◆ What needs to be done
In the entries below, spot each line with the word "yellow" and copy it.

[Stored dataset items]
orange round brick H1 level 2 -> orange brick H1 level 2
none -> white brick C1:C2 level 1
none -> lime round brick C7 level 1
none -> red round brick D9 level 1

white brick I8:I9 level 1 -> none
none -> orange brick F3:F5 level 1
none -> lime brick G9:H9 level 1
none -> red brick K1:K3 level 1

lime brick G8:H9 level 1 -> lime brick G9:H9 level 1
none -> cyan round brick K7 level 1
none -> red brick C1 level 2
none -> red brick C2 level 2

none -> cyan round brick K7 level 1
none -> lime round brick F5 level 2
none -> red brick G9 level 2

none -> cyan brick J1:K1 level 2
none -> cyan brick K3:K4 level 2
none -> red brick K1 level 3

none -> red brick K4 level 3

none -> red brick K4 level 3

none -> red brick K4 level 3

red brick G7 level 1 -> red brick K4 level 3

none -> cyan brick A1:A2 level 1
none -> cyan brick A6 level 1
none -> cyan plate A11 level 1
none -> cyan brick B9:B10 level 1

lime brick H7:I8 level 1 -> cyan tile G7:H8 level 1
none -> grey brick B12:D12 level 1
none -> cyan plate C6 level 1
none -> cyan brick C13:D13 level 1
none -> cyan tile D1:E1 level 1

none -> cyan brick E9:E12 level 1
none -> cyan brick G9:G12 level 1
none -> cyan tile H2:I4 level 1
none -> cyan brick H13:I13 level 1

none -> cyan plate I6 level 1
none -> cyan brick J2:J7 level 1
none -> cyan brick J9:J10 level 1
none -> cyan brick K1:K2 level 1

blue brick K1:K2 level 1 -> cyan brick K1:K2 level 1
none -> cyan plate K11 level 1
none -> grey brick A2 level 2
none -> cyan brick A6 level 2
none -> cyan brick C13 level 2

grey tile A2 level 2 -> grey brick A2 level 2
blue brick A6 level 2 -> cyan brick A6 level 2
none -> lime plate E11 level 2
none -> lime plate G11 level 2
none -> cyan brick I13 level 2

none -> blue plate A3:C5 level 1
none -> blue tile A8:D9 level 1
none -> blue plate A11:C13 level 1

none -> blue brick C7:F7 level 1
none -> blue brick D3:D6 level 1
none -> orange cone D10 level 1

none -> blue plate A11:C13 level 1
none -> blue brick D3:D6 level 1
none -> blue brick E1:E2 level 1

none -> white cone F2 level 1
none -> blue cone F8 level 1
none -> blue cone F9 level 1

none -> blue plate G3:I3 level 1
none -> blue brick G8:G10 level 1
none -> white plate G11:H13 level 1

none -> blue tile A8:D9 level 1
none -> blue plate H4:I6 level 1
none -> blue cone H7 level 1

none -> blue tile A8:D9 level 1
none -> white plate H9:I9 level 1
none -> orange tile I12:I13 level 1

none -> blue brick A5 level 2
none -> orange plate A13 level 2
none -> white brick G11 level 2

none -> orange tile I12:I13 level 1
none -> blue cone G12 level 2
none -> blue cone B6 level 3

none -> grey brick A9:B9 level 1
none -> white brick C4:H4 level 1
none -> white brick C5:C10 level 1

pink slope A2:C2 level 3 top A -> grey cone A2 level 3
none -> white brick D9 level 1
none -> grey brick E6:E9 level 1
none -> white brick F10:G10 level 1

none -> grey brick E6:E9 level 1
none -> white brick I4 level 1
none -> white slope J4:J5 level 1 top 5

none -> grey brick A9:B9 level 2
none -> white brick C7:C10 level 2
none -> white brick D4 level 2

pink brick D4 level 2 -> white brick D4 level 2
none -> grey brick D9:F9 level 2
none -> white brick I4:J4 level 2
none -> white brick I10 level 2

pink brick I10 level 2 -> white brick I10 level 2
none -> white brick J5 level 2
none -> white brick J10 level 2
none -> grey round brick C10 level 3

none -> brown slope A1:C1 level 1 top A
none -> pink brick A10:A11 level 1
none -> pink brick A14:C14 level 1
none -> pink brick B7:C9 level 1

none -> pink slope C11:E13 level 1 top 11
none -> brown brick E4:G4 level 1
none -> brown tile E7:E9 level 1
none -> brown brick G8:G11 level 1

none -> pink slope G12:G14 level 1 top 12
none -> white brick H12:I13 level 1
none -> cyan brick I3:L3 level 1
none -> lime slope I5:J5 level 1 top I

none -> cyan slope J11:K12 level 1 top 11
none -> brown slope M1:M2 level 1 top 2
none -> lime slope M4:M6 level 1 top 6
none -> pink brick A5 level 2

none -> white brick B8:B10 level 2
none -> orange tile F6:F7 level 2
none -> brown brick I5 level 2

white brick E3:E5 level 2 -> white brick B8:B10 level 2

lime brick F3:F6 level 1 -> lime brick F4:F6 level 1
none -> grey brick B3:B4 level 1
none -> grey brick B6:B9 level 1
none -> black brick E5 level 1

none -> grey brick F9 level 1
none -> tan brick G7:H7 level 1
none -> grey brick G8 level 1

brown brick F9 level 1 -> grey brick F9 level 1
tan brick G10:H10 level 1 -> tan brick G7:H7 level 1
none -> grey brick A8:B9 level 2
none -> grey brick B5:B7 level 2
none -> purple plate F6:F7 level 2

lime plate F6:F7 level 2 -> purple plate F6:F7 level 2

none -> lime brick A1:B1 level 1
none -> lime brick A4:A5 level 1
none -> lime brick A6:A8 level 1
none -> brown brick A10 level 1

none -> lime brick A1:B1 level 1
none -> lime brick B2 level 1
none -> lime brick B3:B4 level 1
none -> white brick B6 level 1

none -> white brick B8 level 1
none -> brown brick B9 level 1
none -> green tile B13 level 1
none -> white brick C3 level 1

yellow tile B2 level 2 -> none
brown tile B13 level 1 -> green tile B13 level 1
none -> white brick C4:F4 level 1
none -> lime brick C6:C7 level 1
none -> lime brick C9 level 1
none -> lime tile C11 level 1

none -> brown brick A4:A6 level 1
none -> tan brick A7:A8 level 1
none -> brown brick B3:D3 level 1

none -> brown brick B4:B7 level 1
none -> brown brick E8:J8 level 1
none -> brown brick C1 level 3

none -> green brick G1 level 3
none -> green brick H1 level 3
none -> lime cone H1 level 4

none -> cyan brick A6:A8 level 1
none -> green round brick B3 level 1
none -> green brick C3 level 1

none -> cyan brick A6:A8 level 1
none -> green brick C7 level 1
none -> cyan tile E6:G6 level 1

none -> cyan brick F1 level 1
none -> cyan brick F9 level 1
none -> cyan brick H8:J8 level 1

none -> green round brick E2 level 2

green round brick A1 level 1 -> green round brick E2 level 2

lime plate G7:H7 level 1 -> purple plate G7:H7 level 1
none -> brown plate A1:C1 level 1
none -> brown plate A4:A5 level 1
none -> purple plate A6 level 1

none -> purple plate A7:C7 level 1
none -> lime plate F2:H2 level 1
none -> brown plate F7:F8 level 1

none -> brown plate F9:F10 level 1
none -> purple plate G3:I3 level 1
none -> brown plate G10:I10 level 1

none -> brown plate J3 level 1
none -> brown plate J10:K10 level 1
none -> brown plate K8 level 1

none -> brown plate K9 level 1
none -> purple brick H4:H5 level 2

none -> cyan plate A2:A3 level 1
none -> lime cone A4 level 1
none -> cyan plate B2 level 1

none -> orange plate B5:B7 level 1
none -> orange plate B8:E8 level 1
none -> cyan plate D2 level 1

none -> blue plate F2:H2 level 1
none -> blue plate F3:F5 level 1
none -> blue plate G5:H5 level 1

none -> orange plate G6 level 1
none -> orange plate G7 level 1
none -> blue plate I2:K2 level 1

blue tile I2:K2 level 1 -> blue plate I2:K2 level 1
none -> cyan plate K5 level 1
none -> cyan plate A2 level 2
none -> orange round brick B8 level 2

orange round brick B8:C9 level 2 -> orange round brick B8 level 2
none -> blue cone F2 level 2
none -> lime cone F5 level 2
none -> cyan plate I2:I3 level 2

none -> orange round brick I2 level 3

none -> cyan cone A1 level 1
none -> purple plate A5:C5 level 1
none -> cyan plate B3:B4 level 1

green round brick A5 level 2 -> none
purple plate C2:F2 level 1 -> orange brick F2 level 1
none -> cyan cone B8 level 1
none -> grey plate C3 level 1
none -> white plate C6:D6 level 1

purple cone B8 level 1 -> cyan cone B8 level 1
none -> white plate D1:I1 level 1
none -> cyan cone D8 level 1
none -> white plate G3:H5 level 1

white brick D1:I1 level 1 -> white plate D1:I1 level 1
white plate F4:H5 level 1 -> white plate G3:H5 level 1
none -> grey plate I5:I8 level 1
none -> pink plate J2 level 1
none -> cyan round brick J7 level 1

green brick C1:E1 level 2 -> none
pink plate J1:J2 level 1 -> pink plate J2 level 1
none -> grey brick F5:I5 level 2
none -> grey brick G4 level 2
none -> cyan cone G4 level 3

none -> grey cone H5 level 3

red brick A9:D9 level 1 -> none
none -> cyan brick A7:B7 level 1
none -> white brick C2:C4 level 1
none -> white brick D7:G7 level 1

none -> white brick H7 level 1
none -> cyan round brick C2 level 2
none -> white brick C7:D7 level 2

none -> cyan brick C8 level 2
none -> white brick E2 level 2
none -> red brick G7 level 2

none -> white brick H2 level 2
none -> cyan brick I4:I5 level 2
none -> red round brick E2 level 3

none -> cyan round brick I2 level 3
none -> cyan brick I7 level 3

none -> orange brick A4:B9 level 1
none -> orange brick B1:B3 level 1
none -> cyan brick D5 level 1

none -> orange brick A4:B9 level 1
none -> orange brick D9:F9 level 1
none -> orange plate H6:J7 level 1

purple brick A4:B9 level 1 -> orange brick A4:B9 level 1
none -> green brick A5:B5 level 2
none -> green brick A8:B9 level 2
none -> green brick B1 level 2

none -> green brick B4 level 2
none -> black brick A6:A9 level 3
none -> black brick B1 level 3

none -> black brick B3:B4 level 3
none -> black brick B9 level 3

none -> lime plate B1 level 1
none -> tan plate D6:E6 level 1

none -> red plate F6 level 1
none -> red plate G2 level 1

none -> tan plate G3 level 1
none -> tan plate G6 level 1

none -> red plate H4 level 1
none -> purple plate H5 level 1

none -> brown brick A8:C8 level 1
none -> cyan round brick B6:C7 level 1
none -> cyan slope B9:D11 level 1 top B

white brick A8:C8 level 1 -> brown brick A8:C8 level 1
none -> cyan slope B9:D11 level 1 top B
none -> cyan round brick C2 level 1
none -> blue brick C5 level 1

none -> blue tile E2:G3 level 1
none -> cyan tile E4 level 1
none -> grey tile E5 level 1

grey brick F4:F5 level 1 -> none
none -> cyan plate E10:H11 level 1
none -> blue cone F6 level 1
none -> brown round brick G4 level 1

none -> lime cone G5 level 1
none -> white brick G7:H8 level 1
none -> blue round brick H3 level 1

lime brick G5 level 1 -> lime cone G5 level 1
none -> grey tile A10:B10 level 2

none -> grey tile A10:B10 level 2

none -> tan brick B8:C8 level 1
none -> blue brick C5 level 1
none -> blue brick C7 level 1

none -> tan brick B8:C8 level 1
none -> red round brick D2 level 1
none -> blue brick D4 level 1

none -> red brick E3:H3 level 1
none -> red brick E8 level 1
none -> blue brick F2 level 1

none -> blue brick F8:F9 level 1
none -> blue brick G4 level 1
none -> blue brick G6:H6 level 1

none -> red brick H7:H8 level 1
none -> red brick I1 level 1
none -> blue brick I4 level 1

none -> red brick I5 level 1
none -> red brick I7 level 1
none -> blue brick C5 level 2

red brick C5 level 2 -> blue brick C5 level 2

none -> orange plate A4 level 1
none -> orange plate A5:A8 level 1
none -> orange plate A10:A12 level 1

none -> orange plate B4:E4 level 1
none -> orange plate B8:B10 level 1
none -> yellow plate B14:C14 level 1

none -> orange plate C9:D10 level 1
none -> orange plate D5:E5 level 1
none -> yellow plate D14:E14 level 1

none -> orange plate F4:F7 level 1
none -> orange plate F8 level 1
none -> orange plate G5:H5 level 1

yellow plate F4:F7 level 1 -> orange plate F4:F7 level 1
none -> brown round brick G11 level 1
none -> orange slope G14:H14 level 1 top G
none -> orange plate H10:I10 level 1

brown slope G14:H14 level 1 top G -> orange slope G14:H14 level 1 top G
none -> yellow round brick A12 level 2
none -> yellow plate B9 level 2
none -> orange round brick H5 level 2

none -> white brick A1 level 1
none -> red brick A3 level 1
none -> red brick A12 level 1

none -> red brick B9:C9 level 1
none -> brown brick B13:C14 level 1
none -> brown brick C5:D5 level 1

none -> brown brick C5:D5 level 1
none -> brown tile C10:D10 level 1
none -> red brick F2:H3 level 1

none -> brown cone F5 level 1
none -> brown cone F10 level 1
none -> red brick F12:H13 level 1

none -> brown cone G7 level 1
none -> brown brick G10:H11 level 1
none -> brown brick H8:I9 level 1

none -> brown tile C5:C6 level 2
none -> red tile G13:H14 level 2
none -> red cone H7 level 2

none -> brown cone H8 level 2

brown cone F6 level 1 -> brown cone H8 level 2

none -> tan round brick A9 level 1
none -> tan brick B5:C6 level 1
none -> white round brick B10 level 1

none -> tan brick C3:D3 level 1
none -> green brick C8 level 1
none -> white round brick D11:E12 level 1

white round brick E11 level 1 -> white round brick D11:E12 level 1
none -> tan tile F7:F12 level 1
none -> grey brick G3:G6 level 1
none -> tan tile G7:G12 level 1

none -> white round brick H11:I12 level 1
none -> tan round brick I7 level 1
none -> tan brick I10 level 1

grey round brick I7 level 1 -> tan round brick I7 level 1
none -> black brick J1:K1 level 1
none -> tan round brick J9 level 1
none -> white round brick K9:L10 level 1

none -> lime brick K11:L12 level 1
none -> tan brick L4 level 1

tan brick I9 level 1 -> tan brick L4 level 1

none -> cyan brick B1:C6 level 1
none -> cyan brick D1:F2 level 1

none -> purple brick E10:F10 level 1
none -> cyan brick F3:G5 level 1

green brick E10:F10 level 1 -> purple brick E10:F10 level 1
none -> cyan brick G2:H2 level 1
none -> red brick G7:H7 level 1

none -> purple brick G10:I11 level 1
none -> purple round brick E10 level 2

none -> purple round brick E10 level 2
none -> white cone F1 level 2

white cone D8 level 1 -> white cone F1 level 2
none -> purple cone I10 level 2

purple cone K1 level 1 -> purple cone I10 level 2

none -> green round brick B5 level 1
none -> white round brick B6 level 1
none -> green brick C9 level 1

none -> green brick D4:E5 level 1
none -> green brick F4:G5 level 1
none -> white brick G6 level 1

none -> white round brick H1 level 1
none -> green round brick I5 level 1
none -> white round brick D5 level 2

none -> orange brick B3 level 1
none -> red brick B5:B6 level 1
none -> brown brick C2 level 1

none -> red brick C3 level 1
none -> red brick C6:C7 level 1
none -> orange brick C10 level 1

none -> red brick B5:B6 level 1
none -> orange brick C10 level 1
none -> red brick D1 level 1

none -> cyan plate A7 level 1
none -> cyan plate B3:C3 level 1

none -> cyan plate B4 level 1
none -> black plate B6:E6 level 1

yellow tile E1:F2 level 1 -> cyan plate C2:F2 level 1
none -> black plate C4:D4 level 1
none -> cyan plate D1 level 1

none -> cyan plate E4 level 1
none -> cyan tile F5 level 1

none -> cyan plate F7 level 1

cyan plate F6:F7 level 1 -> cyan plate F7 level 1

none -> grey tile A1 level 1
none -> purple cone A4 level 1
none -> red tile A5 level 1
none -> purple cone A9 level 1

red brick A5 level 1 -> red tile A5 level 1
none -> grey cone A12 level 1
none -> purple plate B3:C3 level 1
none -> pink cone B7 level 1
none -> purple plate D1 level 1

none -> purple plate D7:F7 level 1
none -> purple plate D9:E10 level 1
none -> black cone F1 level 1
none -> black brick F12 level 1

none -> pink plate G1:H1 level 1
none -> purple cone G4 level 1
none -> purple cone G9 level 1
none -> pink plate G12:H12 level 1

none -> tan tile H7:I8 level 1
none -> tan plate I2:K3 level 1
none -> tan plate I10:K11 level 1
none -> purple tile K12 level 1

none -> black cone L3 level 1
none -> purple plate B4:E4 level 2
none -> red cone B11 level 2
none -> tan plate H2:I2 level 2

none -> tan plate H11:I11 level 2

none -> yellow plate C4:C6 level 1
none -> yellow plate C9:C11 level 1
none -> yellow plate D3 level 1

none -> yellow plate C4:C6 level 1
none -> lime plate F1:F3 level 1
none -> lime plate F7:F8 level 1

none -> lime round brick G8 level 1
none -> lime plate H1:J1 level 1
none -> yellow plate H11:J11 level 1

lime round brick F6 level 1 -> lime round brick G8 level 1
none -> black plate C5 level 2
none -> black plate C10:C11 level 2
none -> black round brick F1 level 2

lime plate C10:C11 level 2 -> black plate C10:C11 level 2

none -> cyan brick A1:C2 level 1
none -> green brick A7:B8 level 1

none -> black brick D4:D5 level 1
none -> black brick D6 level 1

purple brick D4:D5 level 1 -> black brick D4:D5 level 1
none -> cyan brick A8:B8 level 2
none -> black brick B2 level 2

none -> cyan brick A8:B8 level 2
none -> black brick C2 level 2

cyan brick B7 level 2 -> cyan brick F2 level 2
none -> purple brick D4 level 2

◆ Your response
yellow tile B2 level 2 -> none
none -> yellow plate B14:C14 level 1
none -> yellow plate D14:E14 level 1
yellow plate F4:F7 level 1 -> orange plate F4:F7 level 1
none -> yellow round brick A12 level 2
none -> yellow plate B9 level 2
yellow tile E1:F2 level 1 -> cyan plate C2:F2 level 1
none -> yellow plate C4:C6 level 1
none -> yellow plate C9:C11 level 1
none -> yellow plate D3 level 1
none -> yellow plate C4:C6 level 1
none -> yellow plate H11:J11 level 1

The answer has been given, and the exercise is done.